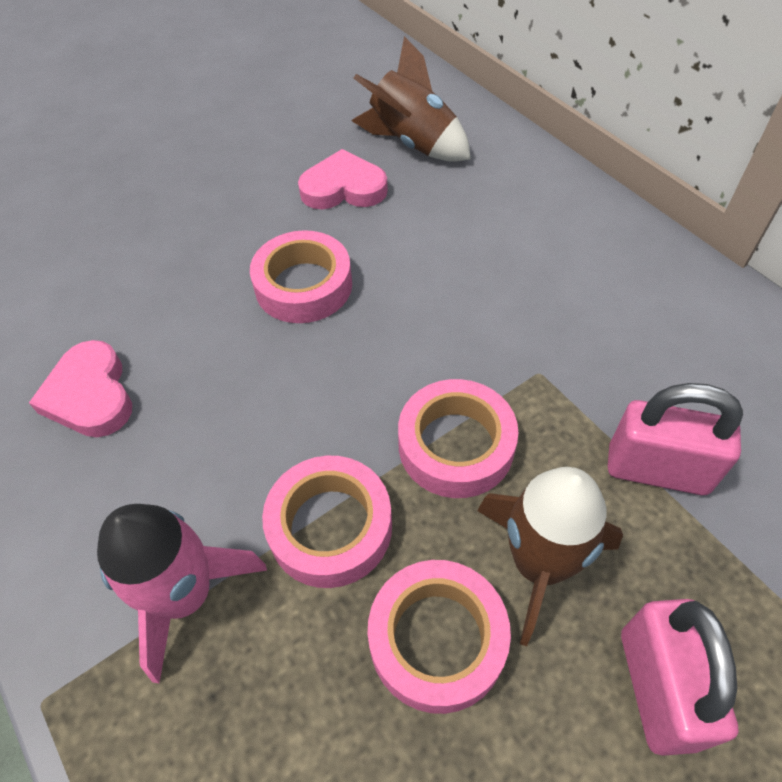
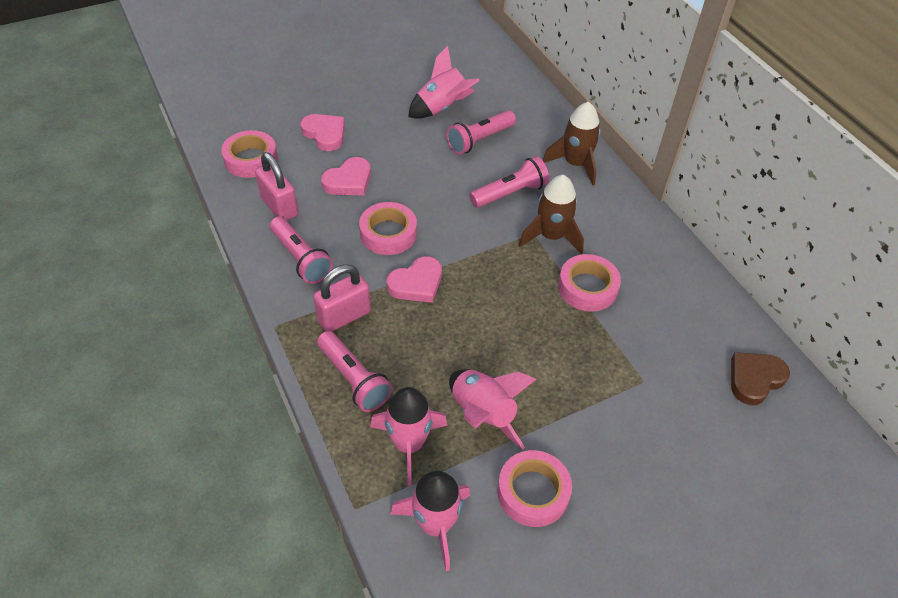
brown heart: 0 -> 1
pink flashlight: 0 -> 4
pink heart: 2 -> 3
pink rocket: 1 -> 4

Work to complete: Every word of the material above should be copied exactly; no pictures.

Written response:
brown heart: 0 -> 1
pink flashlight: 0 -> 4
pink heart: 2 -> 3
pink rocket: 1 -> 4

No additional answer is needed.